Your answer should hold all lines of the entries that include the word "PMOS".

### Records provided ###

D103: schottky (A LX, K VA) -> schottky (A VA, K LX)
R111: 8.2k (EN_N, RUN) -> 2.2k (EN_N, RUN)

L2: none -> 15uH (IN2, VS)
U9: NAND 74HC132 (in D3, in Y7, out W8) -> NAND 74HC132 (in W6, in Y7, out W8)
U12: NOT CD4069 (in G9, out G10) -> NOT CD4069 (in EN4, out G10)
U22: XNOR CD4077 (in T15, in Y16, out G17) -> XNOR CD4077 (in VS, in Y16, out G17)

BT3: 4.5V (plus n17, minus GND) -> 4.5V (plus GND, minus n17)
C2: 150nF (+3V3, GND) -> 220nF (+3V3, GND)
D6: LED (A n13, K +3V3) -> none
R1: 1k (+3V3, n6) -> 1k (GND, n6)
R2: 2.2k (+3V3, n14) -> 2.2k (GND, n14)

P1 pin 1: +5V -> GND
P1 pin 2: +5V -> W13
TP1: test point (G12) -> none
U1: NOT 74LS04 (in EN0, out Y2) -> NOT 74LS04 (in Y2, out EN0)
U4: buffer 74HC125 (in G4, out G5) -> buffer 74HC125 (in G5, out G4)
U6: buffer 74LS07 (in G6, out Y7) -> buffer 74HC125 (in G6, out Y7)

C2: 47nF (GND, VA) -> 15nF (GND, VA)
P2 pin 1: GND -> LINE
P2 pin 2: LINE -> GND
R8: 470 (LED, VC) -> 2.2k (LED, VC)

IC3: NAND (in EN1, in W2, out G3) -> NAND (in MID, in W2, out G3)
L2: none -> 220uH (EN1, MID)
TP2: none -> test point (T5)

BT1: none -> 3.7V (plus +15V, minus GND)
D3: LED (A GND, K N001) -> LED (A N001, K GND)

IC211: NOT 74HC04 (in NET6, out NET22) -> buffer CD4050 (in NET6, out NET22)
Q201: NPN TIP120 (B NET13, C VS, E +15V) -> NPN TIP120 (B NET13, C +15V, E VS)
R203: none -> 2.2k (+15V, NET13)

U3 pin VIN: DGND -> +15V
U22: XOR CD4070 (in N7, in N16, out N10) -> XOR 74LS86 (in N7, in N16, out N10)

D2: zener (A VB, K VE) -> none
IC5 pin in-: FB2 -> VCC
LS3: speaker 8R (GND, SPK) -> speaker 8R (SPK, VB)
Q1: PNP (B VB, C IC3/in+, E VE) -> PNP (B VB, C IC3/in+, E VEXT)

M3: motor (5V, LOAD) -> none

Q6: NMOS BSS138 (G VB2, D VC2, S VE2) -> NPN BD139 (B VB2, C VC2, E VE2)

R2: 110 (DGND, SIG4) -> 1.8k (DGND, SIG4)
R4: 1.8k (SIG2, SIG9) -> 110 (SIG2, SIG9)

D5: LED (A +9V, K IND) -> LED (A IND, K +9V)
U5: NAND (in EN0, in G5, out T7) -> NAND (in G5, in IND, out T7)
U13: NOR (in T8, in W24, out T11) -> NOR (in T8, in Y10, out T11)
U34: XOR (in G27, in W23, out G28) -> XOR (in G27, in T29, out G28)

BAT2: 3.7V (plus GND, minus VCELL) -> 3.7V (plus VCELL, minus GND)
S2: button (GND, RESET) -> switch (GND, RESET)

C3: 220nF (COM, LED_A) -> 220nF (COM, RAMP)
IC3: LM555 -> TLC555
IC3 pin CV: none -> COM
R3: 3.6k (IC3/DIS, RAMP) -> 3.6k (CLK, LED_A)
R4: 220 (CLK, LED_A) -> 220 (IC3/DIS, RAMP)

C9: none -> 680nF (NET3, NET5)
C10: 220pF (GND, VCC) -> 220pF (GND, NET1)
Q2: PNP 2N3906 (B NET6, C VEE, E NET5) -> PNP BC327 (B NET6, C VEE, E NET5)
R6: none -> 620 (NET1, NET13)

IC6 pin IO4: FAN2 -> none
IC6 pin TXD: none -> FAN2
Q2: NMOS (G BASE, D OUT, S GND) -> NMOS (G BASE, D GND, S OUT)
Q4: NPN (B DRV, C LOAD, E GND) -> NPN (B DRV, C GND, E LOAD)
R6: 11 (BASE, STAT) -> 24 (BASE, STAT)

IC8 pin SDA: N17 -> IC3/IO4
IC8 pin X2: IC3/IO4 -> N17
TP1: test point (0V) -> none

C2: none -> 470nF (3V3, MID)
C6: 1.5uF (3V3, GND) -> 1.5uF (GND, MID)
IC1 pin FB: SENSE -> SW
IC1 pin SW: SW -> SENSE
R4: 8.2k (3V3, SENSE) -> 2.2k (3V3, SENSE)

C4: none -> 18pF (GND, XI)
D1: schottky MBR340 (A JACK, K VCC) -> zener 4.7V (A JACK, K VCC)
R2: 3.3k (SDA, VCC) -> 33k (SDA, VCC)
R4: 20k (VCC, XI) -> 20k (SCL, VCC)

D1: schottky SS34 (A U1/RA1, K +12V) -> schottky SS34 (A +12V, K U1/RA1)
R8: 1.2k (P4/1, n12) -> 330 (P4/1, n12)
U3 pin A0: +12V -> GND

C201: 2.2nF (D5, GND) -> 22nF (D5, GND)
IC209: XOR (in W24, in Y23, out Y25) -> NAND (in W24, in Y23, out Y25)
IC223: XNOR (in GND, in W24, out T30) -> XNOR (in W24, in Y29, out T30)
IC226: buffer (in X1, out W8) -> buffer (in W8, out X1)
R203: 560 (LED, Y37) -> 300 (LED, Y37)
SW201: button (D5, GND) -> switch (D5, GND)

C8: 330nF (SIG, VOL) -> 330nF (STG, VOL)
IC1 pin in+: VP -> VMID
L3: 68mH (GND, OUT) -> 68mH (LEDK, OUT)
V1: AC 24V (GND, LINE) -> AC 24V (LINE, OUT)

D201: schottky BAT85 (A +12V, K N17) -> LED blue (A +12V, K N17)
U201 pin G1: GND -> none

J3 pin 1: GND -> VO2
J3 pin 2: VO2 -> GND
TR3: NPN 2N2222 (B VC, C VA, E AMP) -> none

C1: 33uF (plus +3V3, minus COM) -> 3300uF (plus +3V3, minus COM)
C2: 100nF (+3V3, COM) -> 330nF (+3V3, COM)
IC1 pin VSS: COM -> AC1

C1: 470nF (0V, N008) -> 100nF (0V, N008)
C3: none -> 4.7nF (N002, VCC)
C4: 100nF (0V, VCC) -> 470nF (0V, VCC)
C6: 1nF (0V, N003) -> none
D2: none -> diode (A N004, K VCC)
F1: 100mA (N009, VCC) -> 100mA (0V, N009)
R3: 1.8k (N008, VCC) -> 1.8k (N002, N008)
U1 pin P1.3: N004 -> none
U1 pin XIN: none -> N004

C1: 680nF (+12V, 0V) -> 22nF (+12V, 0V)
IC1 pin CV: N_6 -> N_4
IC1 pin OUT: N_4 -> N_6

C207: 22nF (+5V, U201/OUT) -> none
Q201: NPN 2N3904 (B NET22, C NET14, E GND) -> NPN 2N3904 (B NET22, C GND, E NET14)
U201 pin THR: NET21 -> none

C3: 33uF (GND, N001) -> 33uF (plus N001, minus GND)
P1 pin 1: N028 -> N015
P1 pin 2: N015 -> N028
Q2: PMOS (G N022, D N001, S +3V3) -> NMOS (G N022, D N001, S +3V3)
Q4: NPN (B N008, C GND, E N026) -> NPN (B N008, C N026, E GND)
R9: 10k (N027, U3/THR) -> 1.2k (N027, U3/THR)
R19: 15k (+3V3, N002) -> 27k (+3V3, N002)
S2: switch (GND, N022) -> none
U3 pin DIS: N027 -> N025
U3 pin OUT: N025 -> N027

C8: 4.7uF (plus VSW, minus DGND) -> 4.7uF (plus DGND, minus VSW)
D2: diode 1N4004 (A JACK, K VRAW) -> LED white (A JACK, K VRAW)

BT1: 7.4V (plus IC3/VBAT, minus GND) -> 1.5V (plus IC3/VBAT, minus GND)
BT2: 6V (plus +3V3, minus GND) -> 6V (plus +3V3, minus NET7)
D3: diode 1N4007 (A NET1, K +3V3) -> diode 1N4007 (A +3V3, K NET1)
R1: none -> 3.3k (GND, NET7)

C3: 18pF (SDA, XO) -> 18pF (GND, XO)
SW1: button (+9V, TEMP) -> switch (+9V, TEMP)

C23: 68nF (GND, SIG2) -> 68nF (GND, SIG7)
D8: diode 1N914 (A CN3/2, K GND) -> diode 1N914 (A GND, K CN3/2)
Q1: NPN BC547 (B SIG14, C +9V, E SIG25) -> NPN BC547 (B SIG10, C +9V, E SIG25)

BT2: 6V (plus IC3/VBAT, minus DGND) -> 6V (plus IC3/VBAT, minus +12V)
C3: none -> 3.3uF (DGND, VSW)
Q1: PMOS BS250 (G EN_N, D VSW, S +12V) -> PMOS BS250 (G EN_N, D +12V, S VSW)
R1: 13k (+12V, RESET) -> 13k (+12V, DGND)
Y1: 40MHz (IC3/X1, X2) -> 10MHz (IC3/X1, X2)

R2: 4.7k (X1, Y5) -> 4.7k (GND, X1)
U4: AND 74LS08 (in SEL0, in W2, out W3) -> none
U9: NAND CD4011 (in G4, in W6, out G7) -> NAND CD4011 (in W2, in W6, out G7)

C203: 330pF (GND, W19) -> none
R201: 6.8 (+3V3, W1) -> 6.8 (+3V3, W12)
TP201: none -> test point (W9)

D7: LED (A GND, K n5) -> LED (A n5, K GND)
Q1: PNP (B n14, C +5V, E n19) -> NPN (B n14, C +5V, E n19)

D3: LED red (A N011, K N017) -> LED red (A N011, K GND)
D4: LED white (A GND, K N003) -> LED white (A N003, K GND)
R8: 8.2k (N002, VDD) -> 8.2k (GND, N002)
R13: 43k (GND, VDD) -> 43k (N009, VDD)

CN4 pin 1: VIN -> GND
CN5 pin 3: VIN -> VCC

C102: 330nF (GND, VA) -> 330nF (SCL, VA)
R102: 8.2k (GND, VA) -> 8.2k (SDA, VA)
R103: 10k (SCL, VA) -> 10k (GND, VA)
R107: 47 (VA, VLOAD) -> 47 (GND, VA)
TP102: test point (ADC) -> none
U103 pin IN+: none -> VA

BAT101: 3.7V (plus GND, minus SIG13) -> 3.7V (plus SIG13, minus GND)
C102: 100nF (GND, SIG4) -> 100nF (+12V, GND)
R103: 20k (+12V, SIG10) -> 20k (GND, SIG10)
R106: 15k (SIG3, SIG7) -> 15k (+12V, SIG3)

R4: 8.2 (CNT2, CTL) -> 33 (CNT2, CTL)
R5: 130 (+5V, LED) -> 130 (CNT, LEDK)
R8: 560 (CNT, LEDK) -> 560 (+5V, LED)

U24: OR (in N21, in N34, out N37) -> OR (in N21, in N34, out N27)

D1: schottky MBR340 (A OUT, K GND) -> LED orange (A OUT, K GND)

###

**Completed exercise**:
Q2: PMOS (G N022, D N001, S +3V3) -> NMOS (G N022, D N001, S +3V3)
Q1: PMOS BS250 (G EN_N, D VSW, S +12V) -> PMOS BS250 (G EN_N, D +12V, S VSW)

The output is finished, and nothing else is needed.